Collected data:

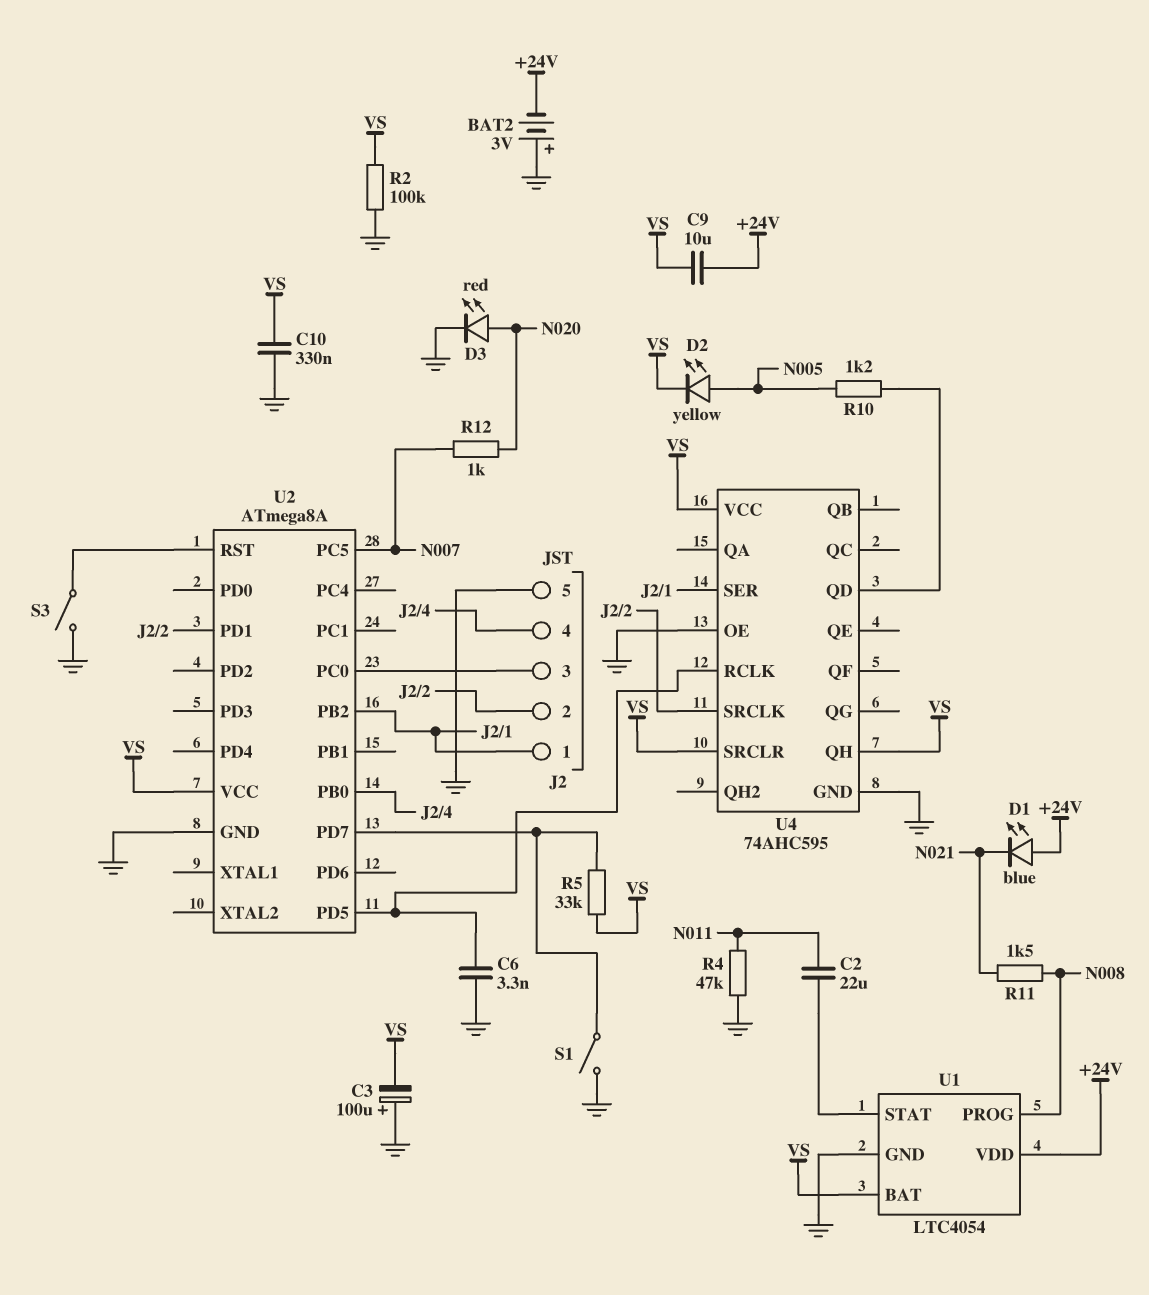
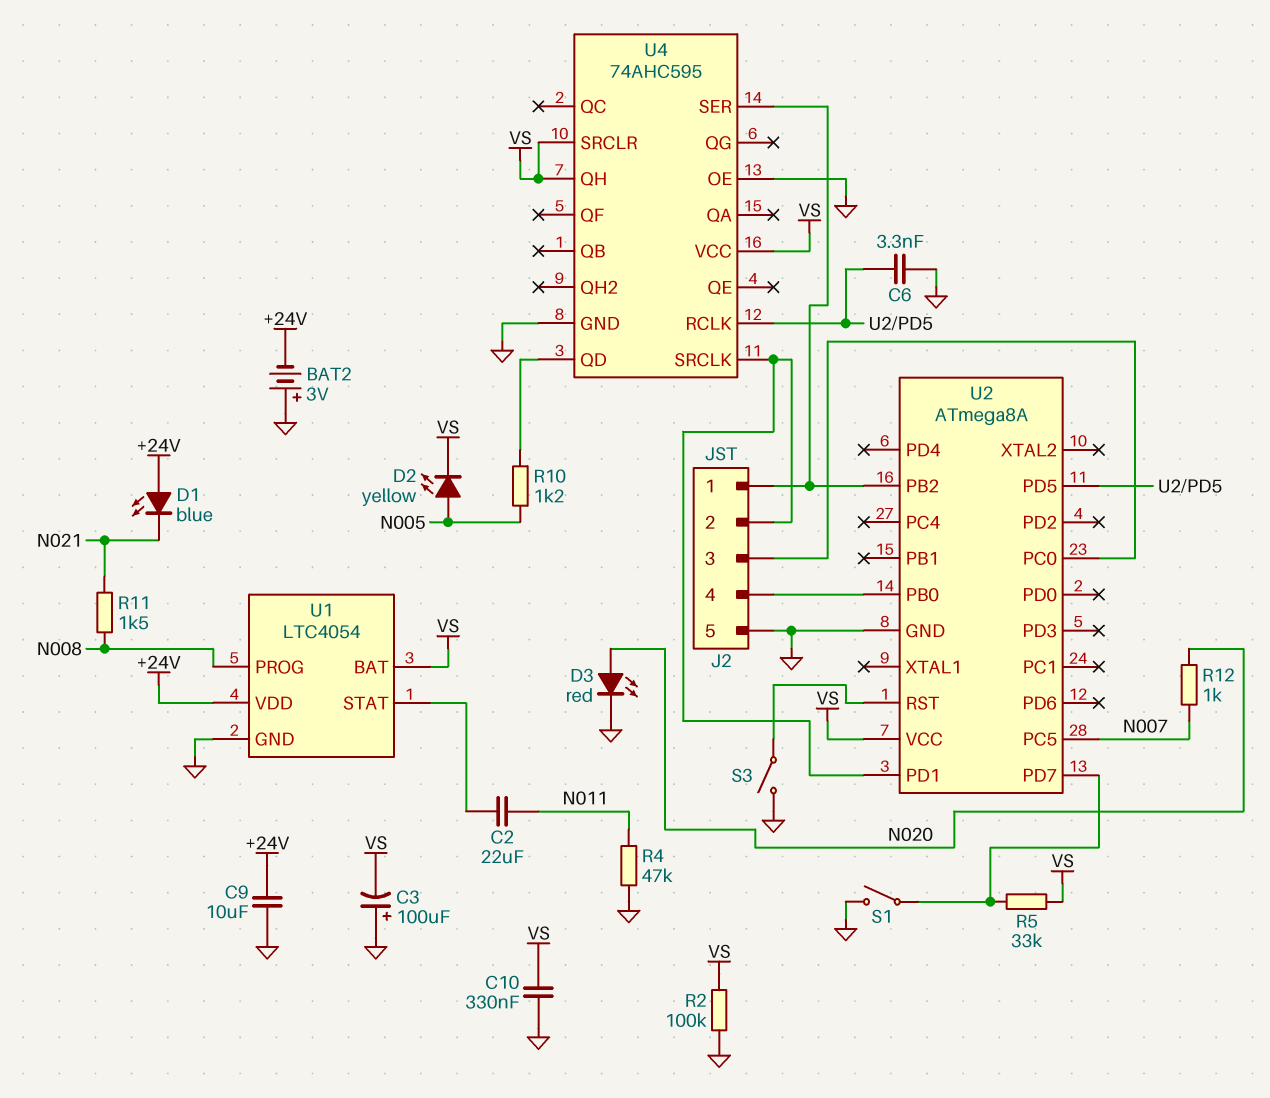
C9: 10uF (+24V, VS) -> 10uF (+24V, GND)

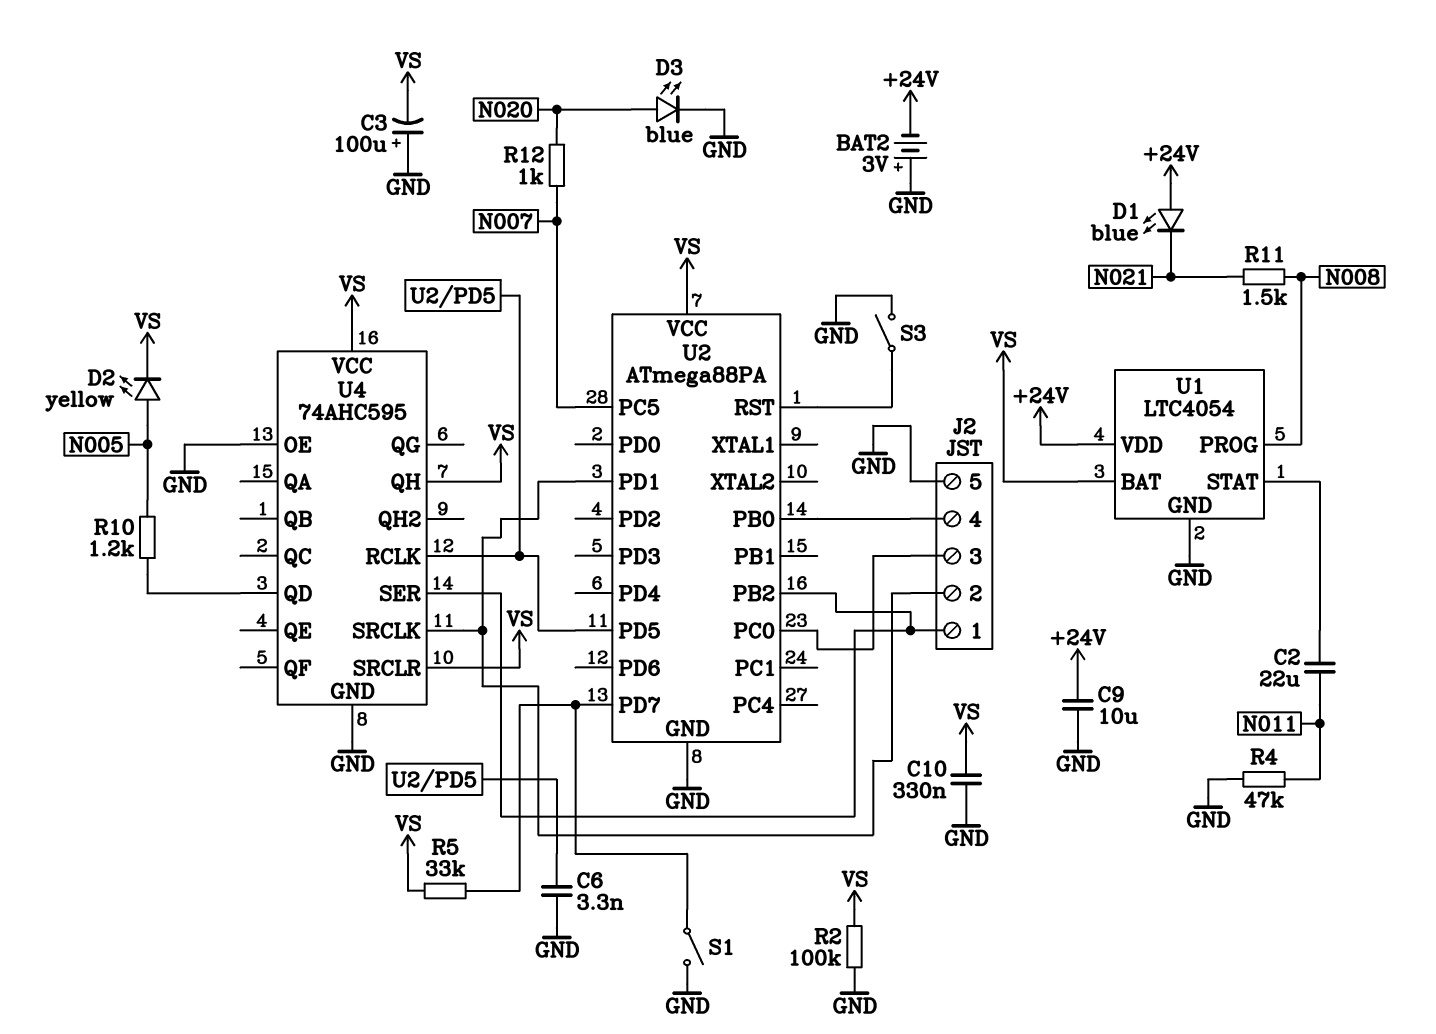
D3: LED red (A N020, K GND) -> LED blue (A N020, K GND)
U2: ATmega8A -> ATmega88PA

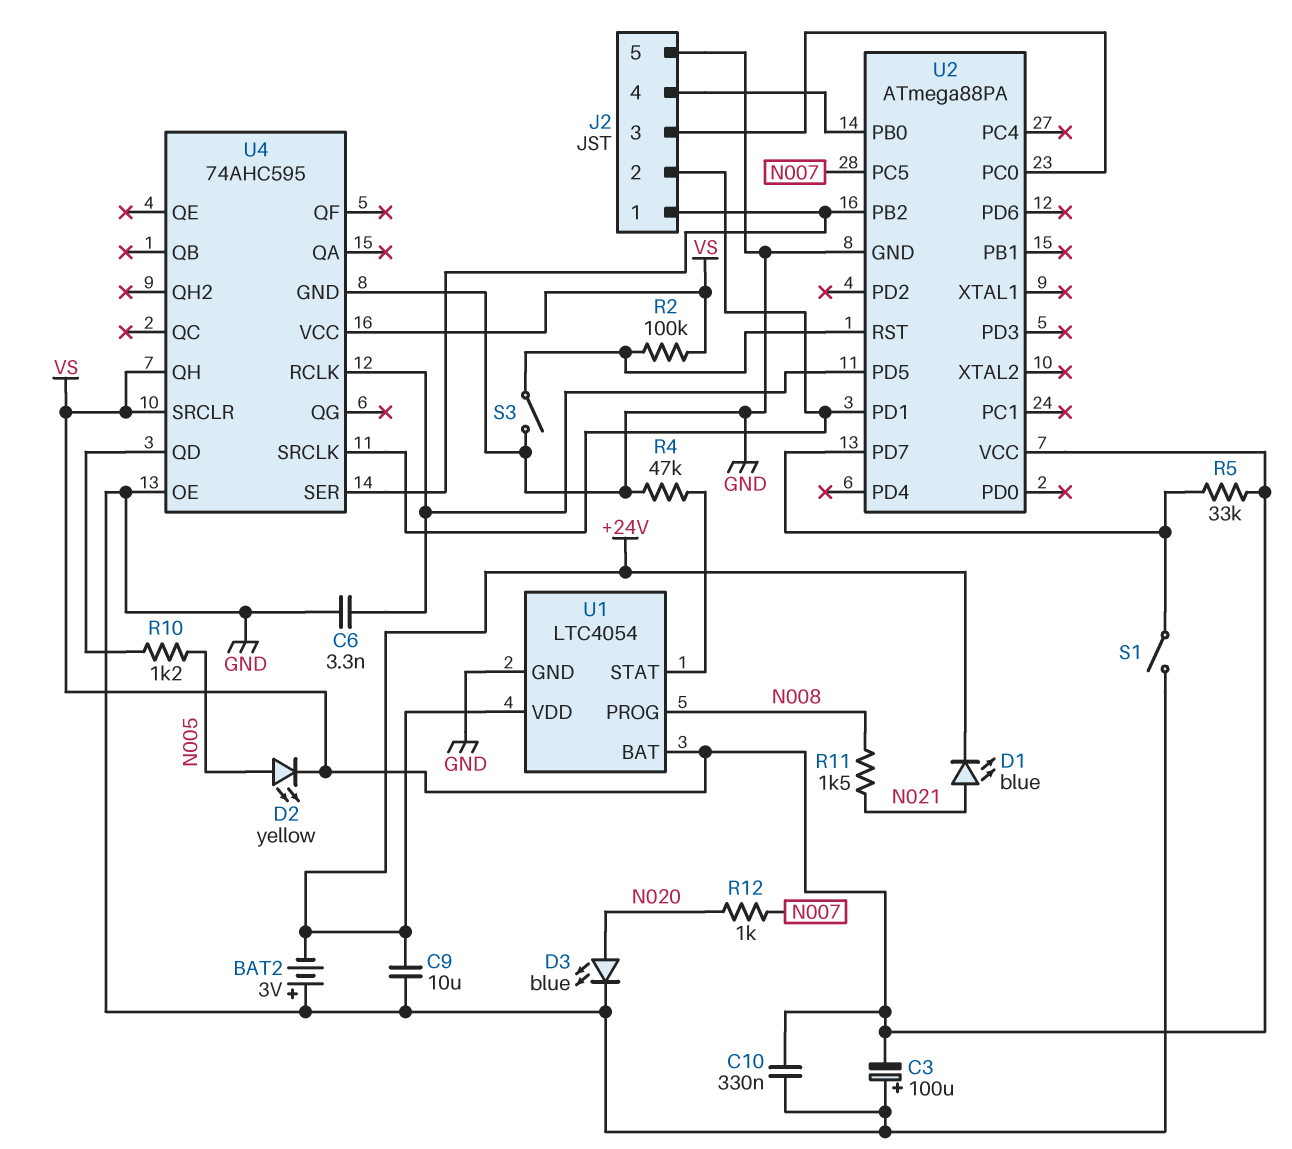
C2: 22uF (N011, U1/STAT) -> none
D1: LED blue (A +24V, K N021) -> LED blue (A N021, K +24V)
R2: 100k (GND, VS) -> 100k (U2/RST, VS)
R4: 47k (GND, N011) -> 47k (GND, U1/STAT)

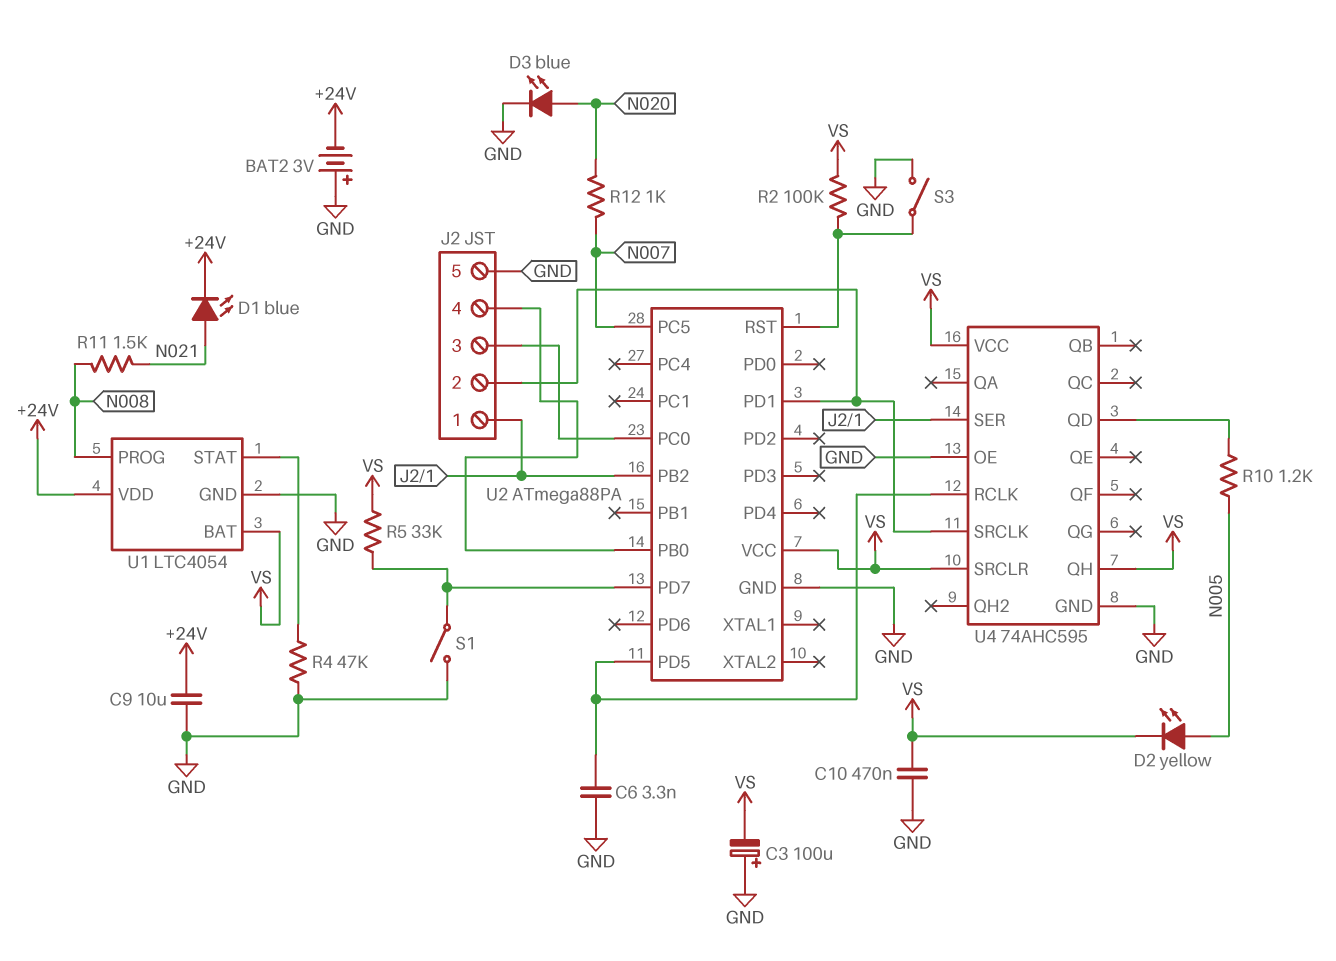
C10: 330nF (GND, VS) -> 470nF (GND, VS)

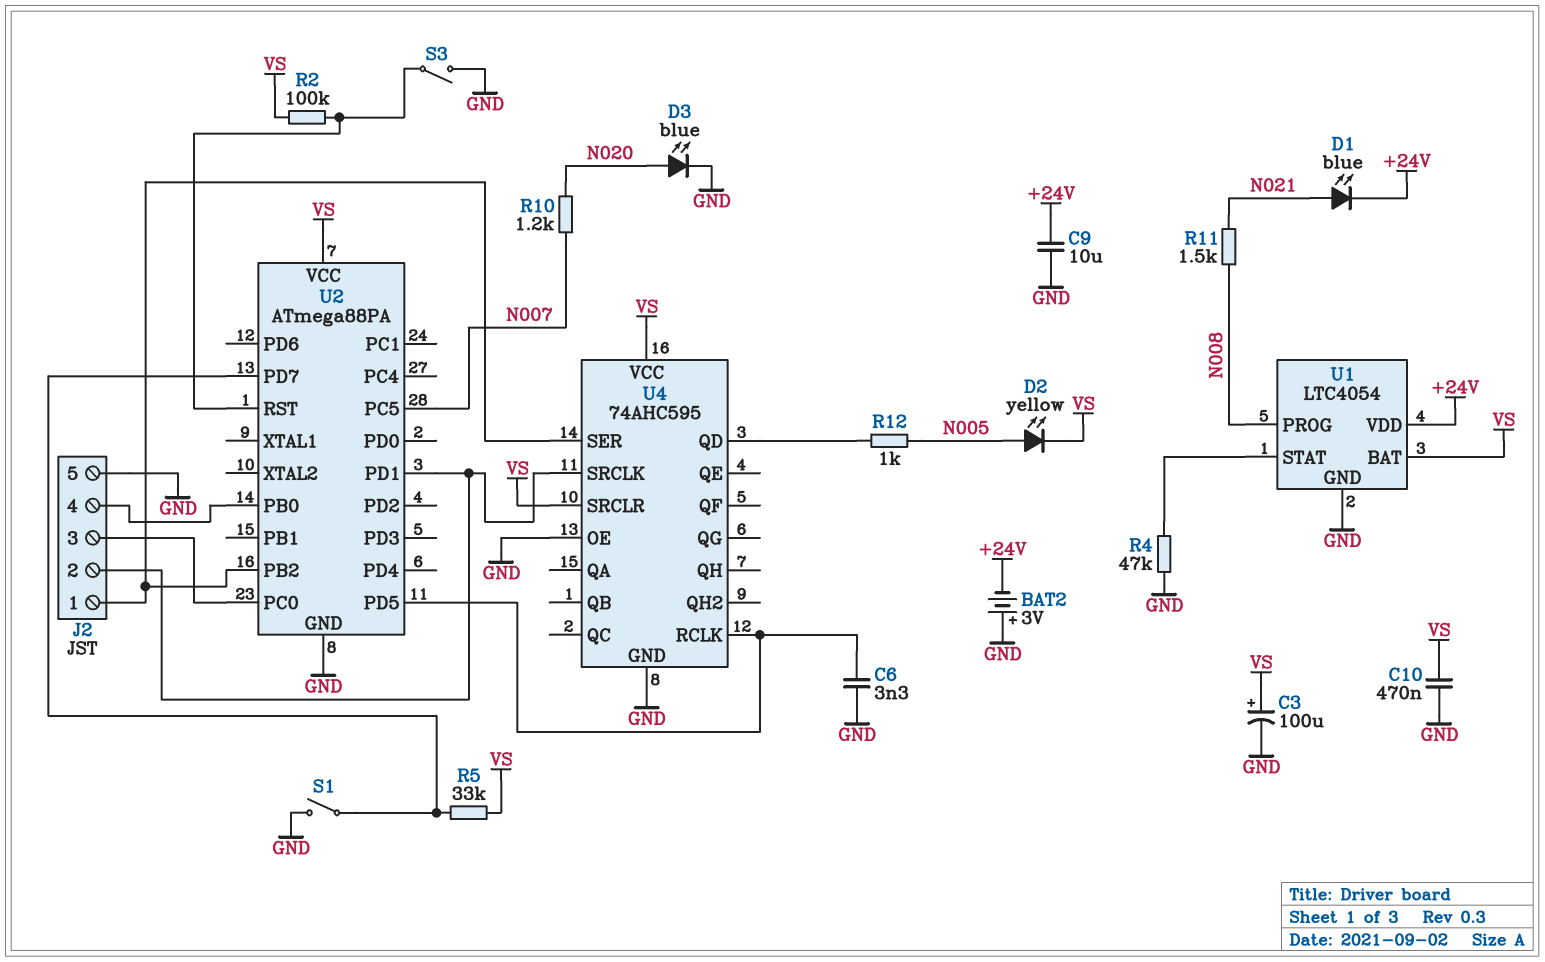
C3: 100uF (plus GND, minus VS) -> 100uF (plus VS, minus GND)
R10: 1.2k (N005, U4/QD) -> 1.2k (N007, N020)
R12: 1k (N007, N020) -> 1k (N005, U4/QD)
U4 pin QH: VS -> none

§ **Problem details**
Your answer must be exactly the lines from the one containing "R4: 47k (GND, N011) -> 47k (GND, U1/STAT)" through the last line of the records above, both included, with every picture left out.

§ **Output of the exercise**
R4: 47k (GND, N011) -> 47k (GND, U1/STAT)

C10: 330nF (GND, VS) -> 470nF (GND, VS)

C3: 100uF (plus GND, minus VS) -> 100uF (plus VS, minus GND)
R10: 1.2k (N005, U4/QD) -> 1.2k (N007, N020)
R12: 1k (N007, N020) -> 1k (N005, U4/QD)
U4 pin QH: VS -> none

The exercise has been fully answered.